*** Data to use ***
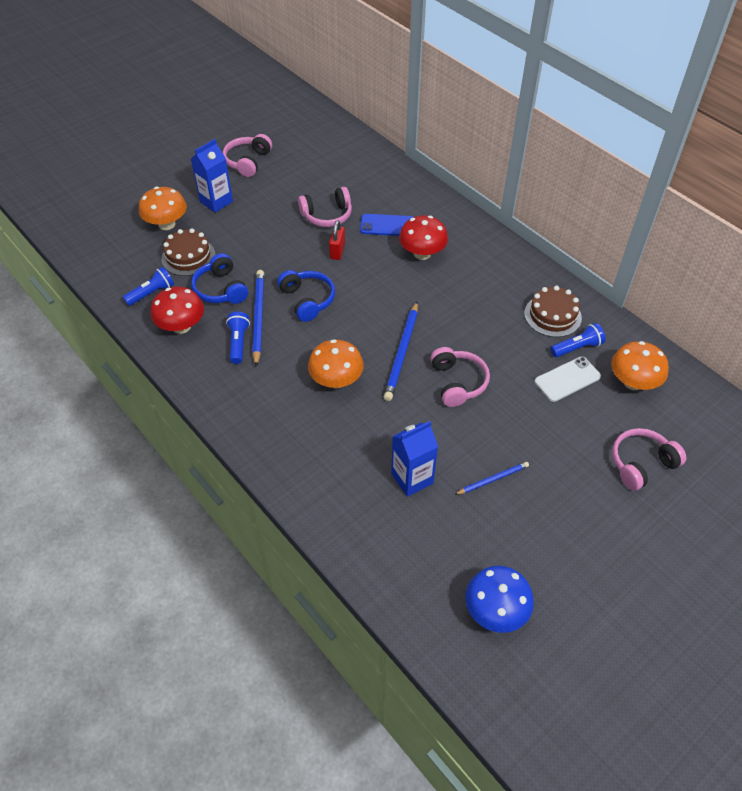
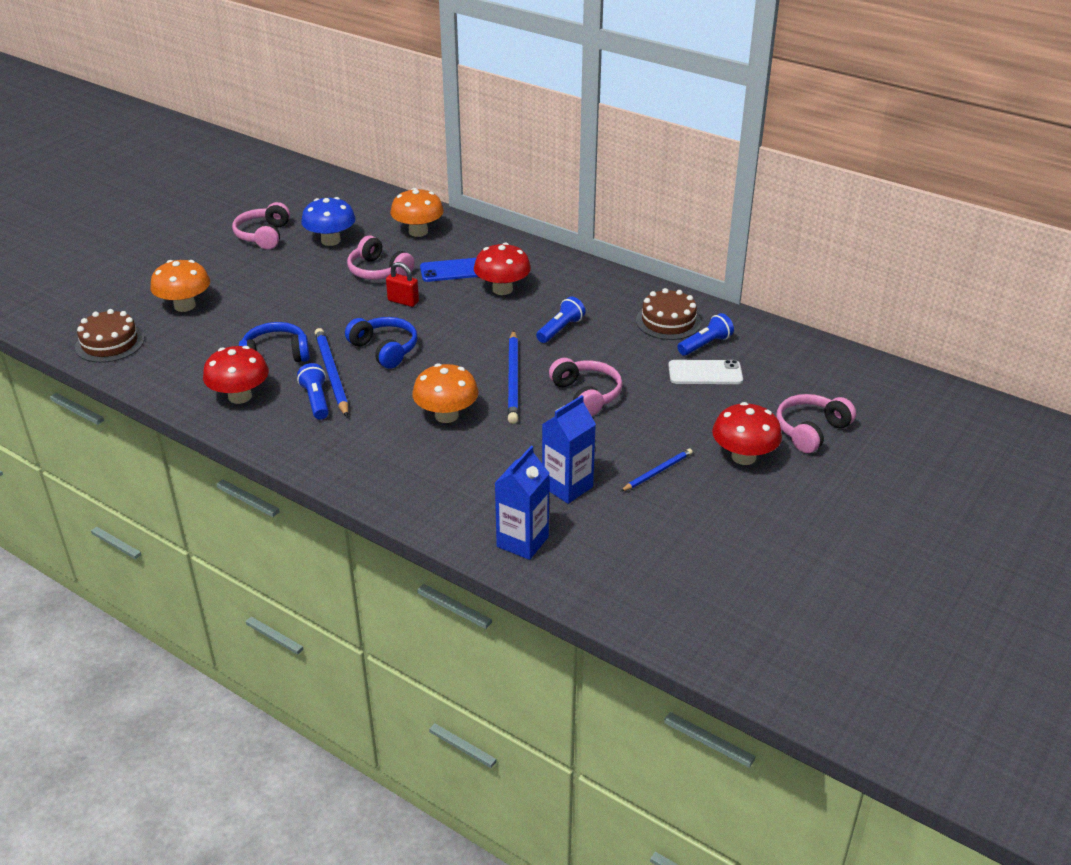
camera: 15 degrees left, 15 degrees down
blue flashlight [123,267,174,306] -> blue flashlight moved to [536,296,586,343]
brown cake [161,228,215,276] -> brown cake moved to [75,309,144,363]
blue carton [191,139,233,213] -> blue carton moved to [495,446,550,560]
blue headphones [191,253,248,304] -> blue headphones turned 120 degrees clockwise [239,322,310,362]
pink headphones [298,187,352,227] -> pink headphones turned 75 degrees clockwise [347,236,414,280]
red padlock [329,220,345,260] -> red padlock turned 60 degrees counterclockwise [386,262,419,307]
blue mushroom [465,566,534,633] -> blue mushroom moved to [301,197,356,246]
white phone [535,356,601,402] -> white phone turned 45 degrees clockwise [668,360,743,384]
orange mushroom [611,341,669,390] -> orange mushroom moved to [390,188,444,237]
none -> red mushroom [712,402,782,465]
*** End of Data to use ***
- Task requirements: In the listing above, find the line with "brown cake [161,228,215,276]" and the line with "blue mushroom [465,566,534,633]", then reproduce both and every line between them exactly.

- Task output:
brown cake [161,228,215,276] -> brown cake moved to [75,309,144,363]
blue carton [191,139,233,213] -> blue carton moved to [495,446,550,560]
blue headphones [191,253,248,304] -> blue headphones turned 120 degrees clockwise [239,322,310,362]
pink headphones [298,187,352,227] -> pink headphones turned 75 degrees clockwise [347,236,414,280]
red padlock [329,220,345,260] -> red padlock turned 60 degrees counterclockwise [386,262,419,307]
blue mushroom [465,566,534,633] -> blue mushroom moved to [301,197,356,246]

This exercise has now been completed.